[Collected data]
--------

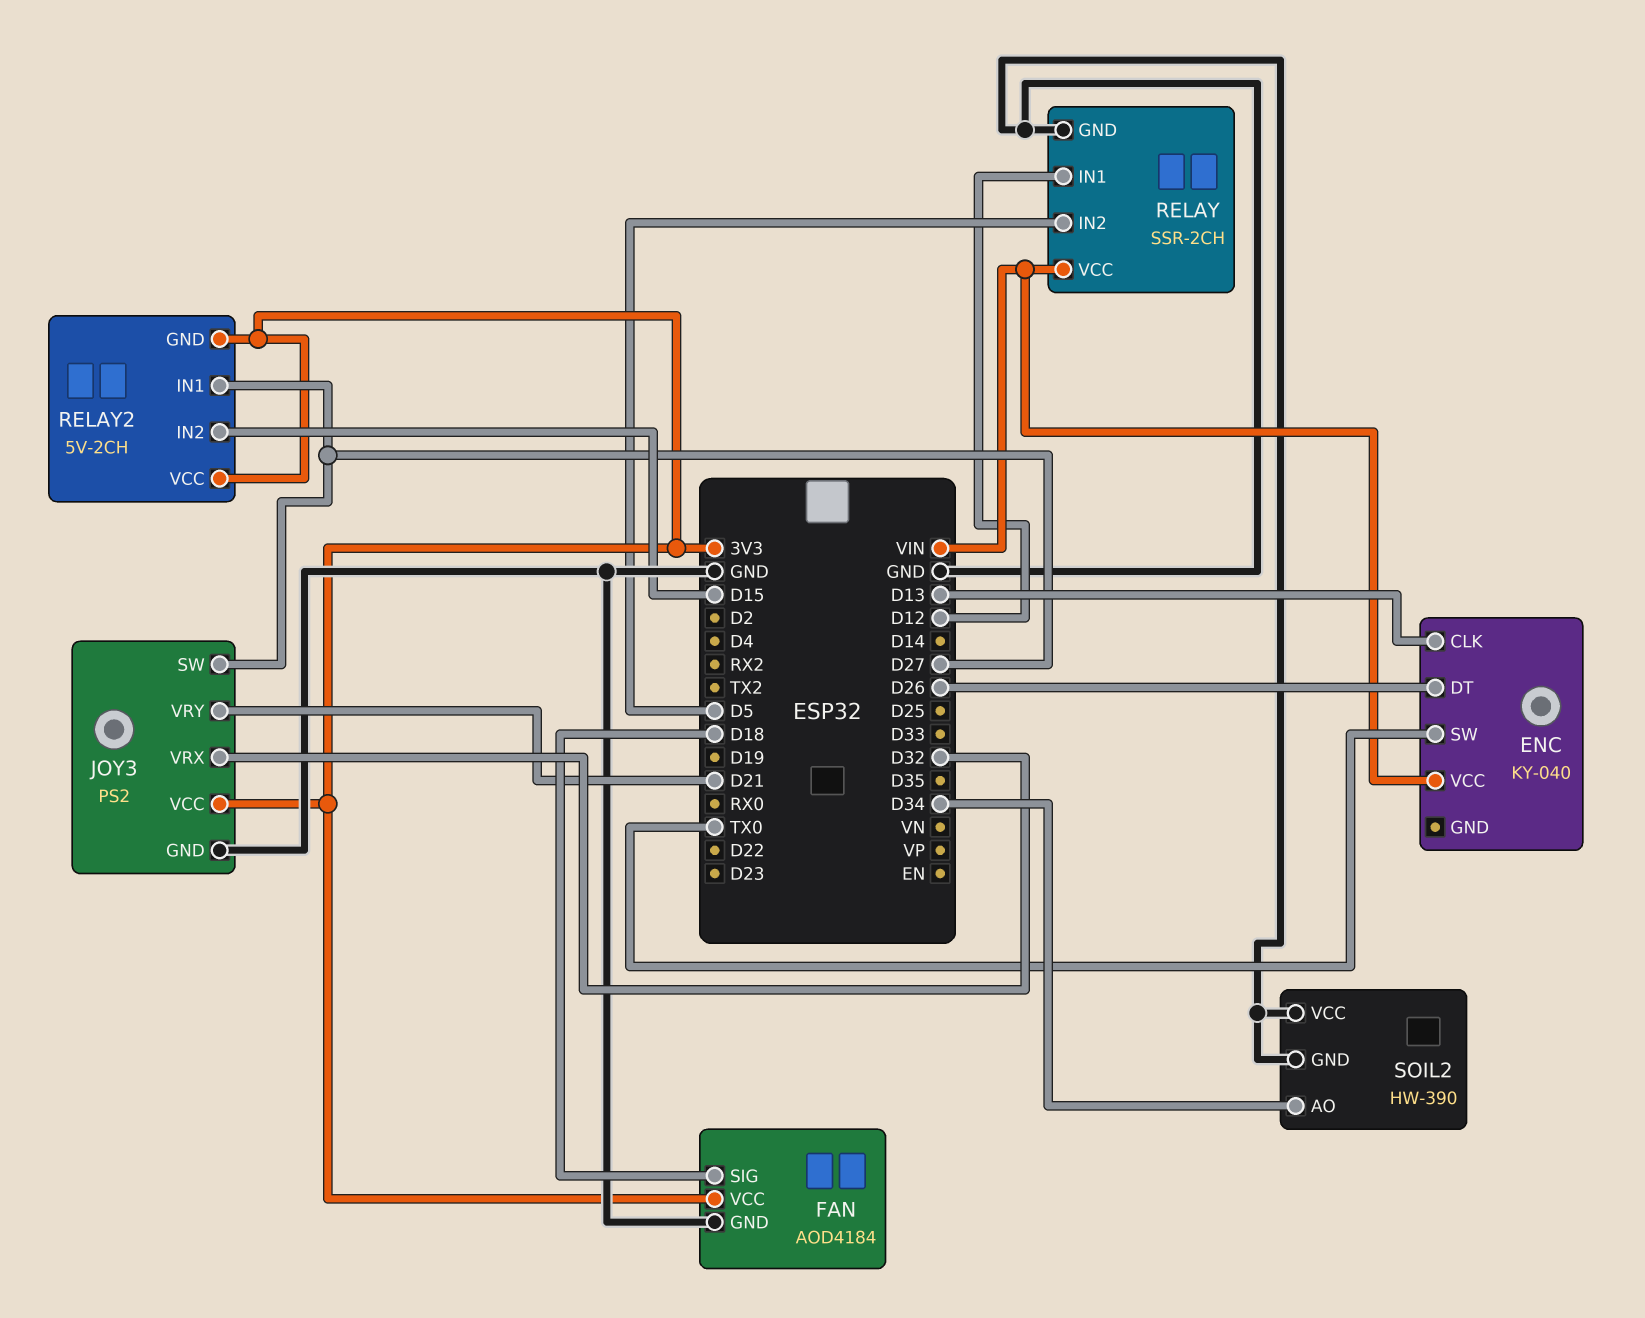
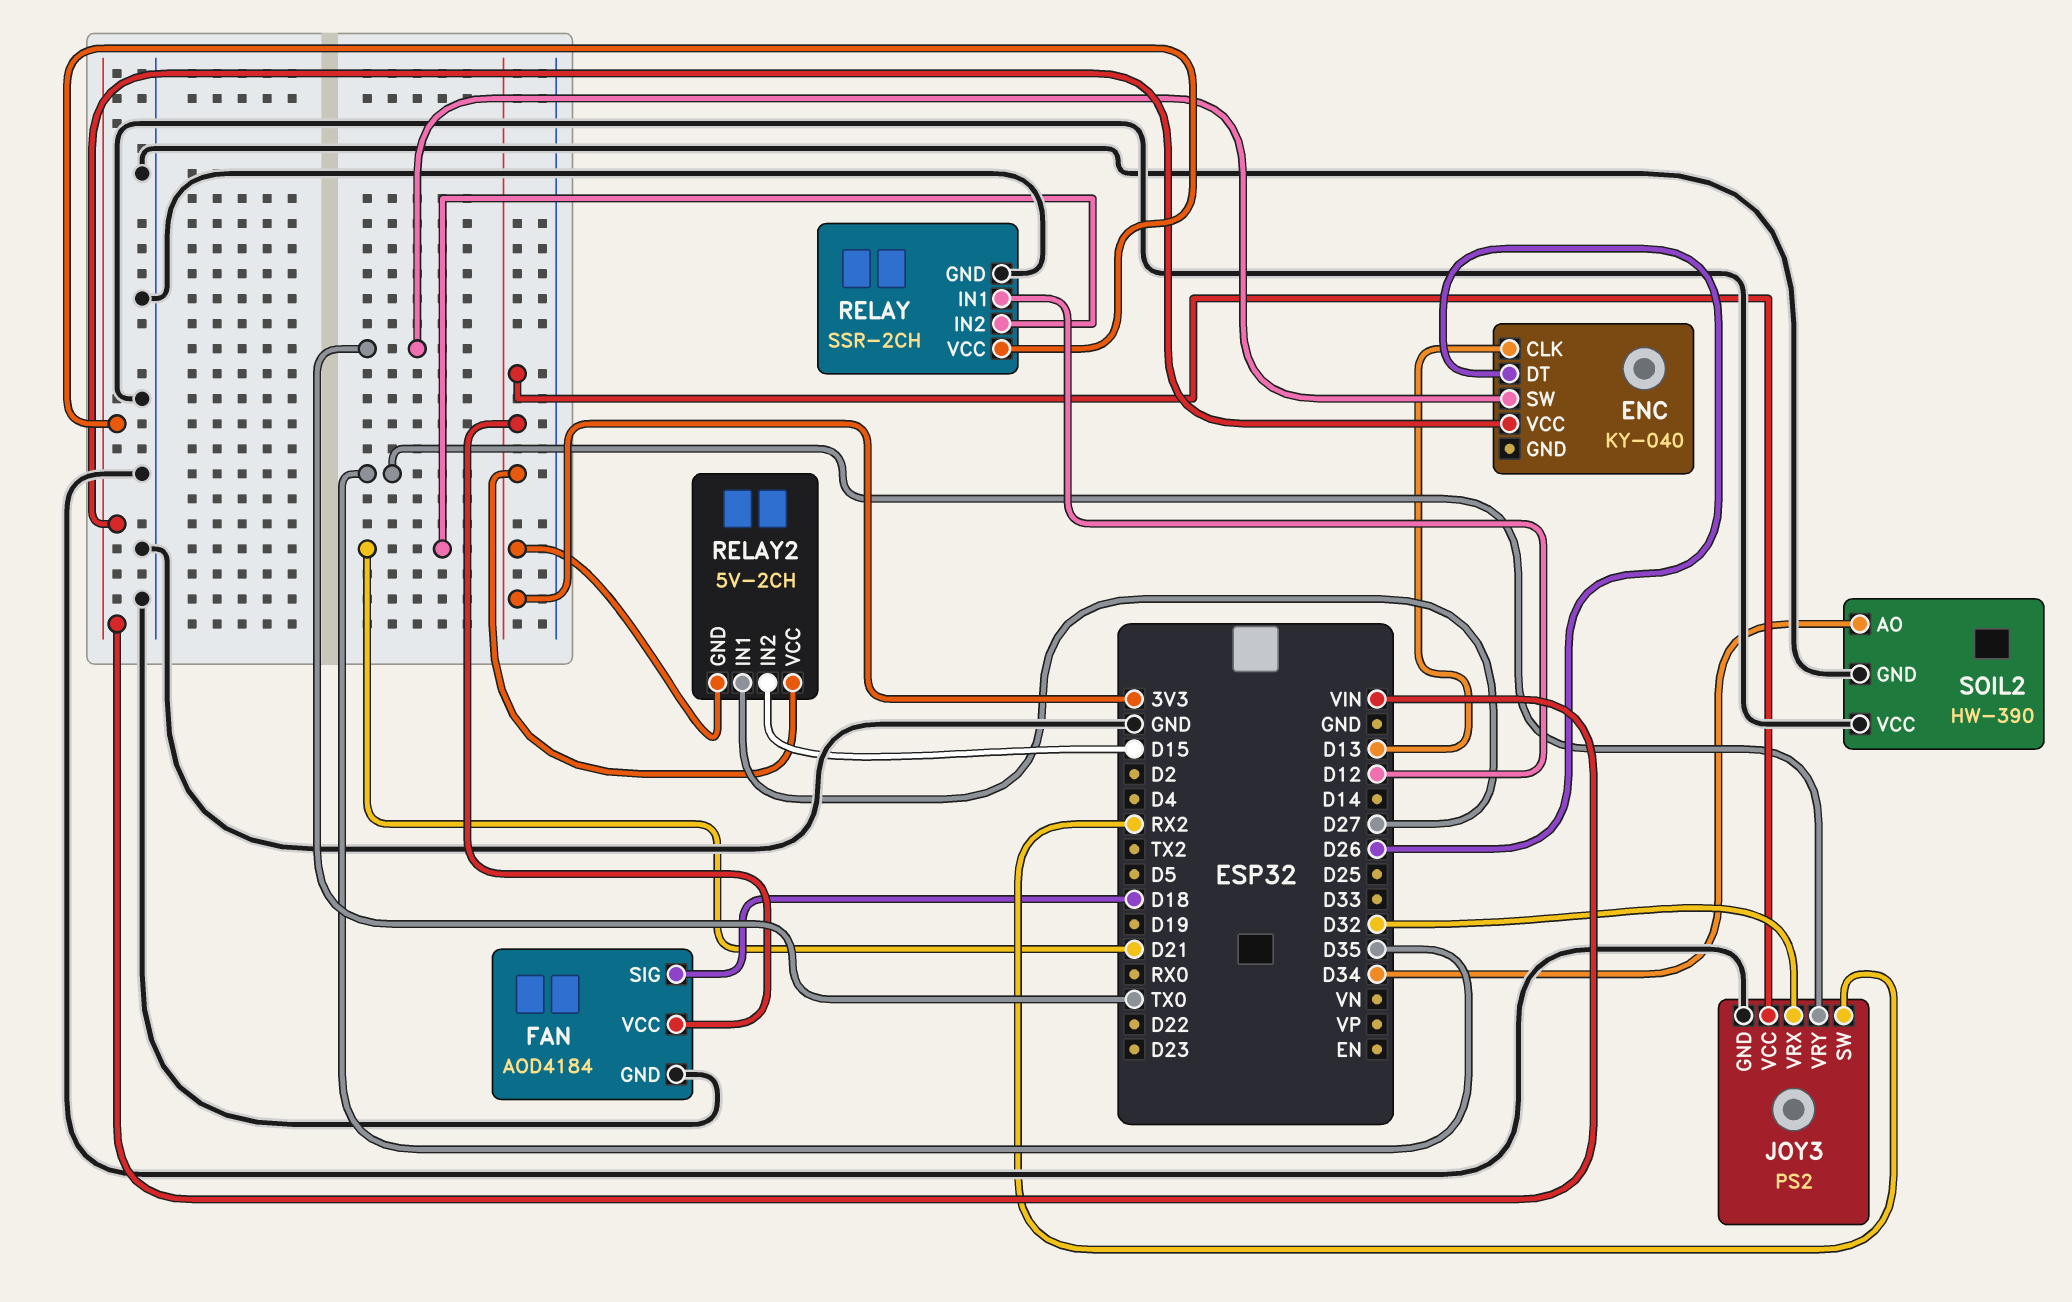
JOY3 pin SW: D27 -> RX2
JOY3 pin VRY: D21 -> D35
RELAY pin IN2: D5 -> D21

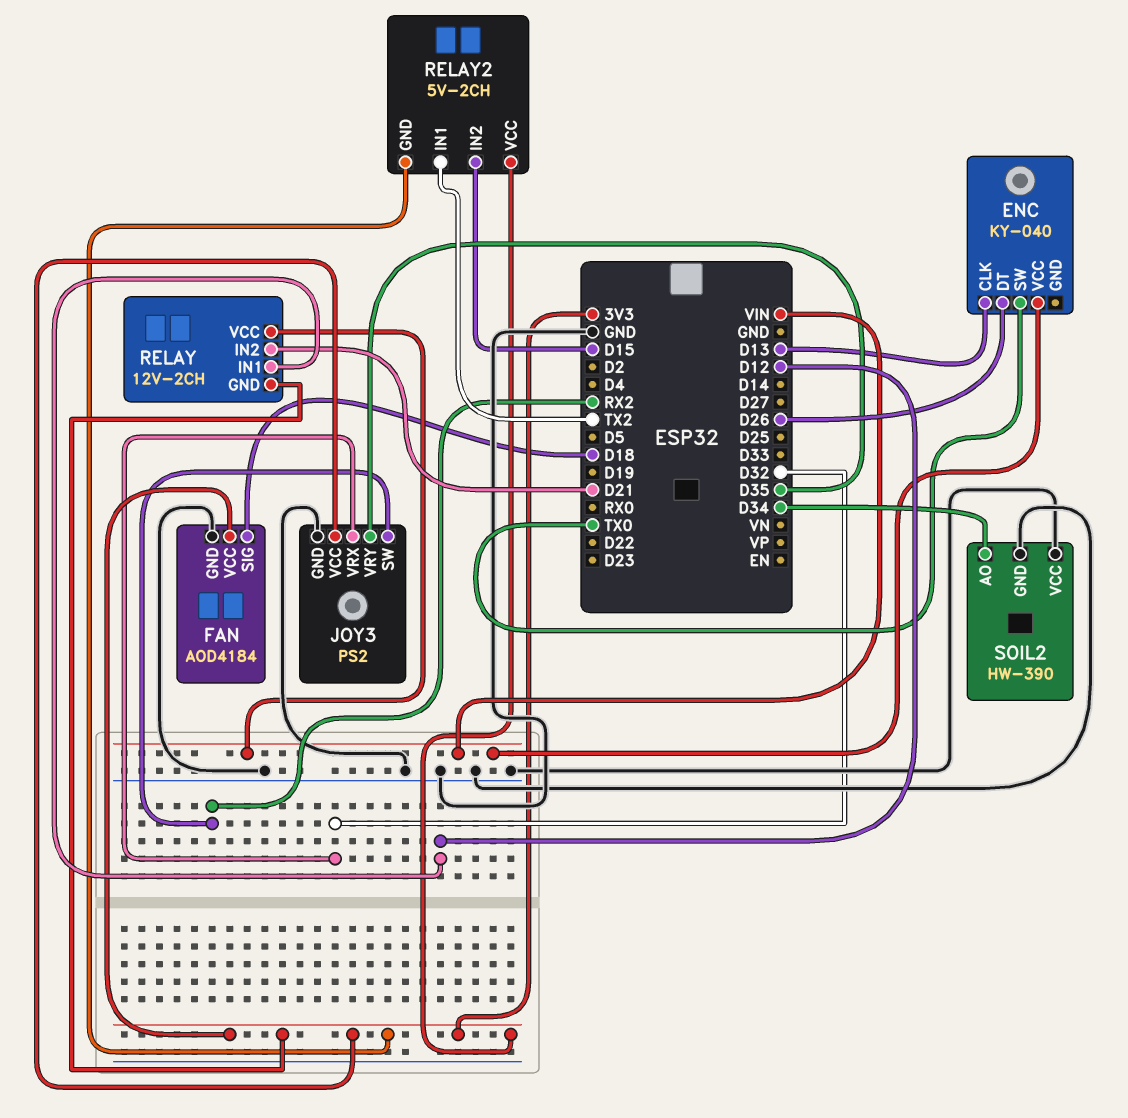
RELAY: SSR-2CH -> 12V-2CH
RELAY pin GND: GND -> 3V3
RELAY2 pin IN1: D27 -> TX2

--------

Brief:
Copy out all the data exactly, skipping the pictures.

Task answer:
JOY3 pin SW: D27 -> RX2
JOY3 pin VRY: D21 -> D35
RELAY pin IN2: D5 -> D21

RELAY: SSR-2CH -> 12V-2CH
RELAY pin GND: GND -> 3V3
RELAY2 pin IN1: D27 -> TX2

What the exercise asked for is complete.